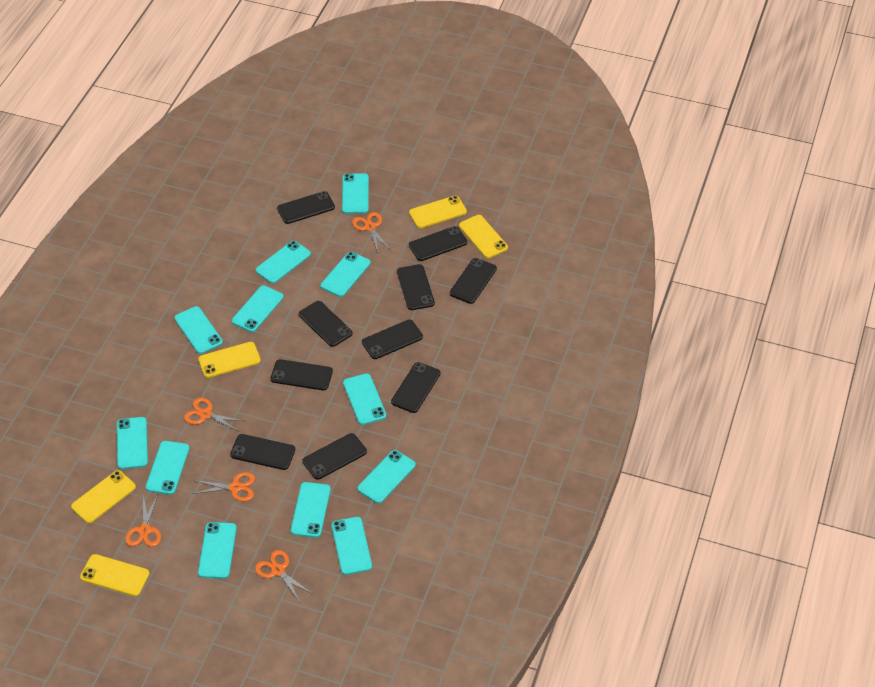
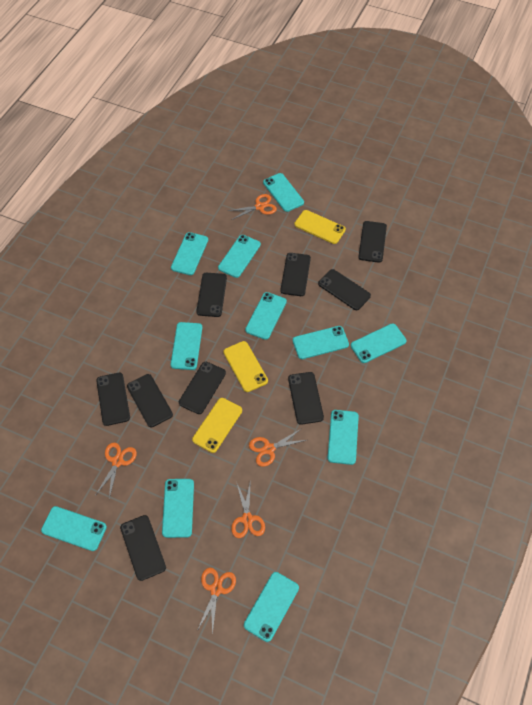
black phone: 10 -> 9
turquoise phone: 12 -> 11
yellow phone: 5 -> 3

- Task instructions
The output is to be the material in full and unaltered, with pictures omitted.

- Result for this task
black phone: 10 -> 9
turquoise phone: 12 -> 11
yellow phone: 5 -> 3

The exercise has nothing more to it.